### WHAT YOU WILL DO
Pictures are to be left out, but please repeat each record exactly.

Before-and-after object lists
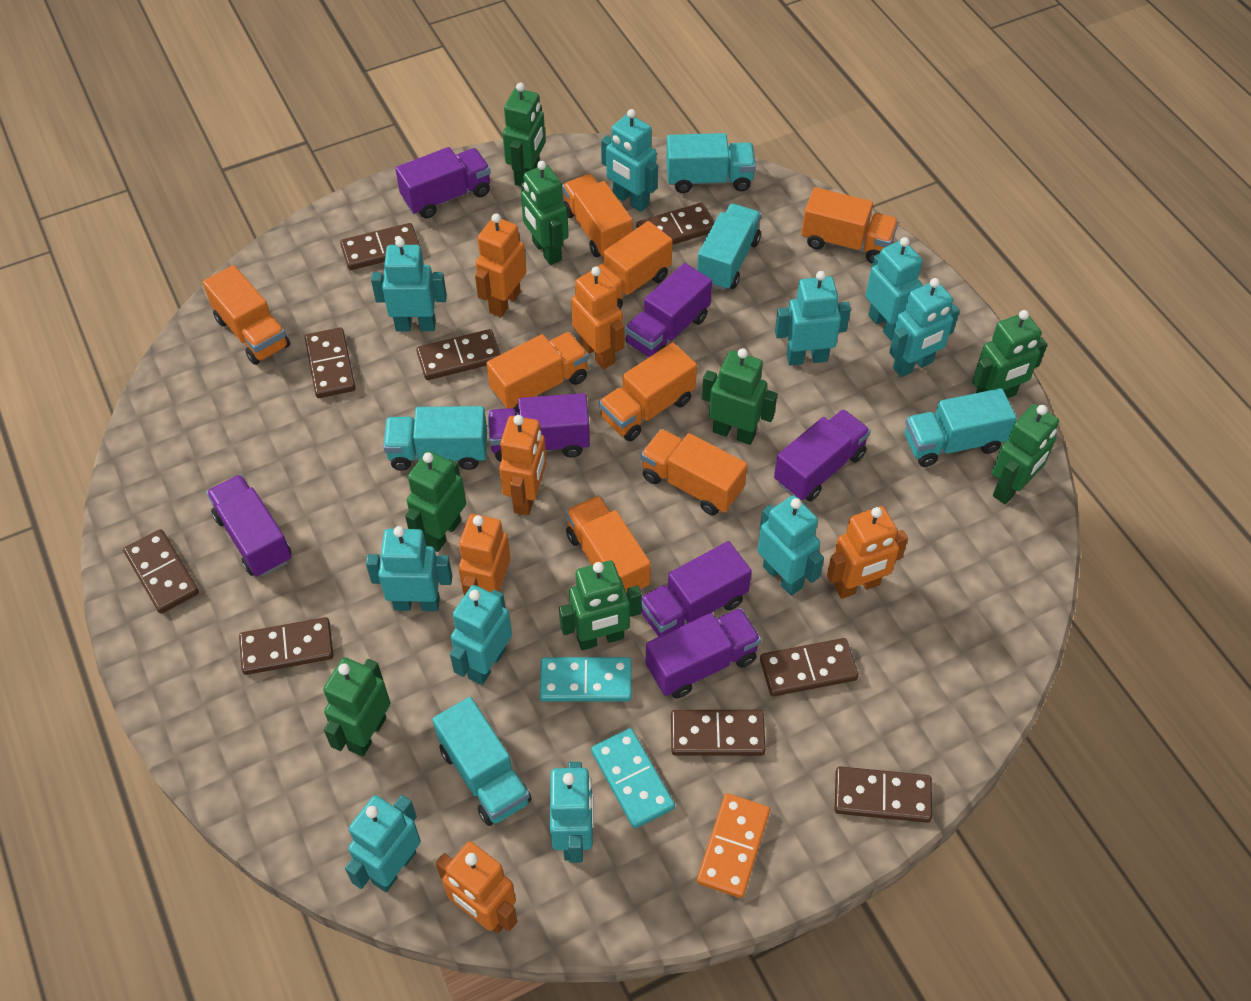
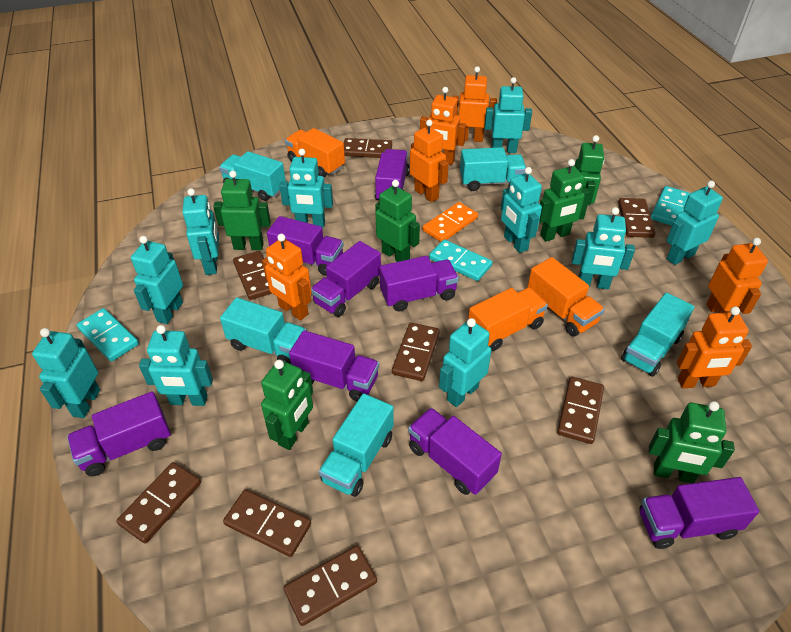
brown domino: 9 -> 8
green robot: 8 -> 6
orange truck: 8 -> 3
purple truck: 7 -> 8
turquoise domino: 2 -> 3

### ANSWER SPACE
brown domino: 9 -> 8
green robot: 8 -> 6
orange truck: 8 -> 3
purple truck: 7 -> 8
turquoise domino: 2 -> 3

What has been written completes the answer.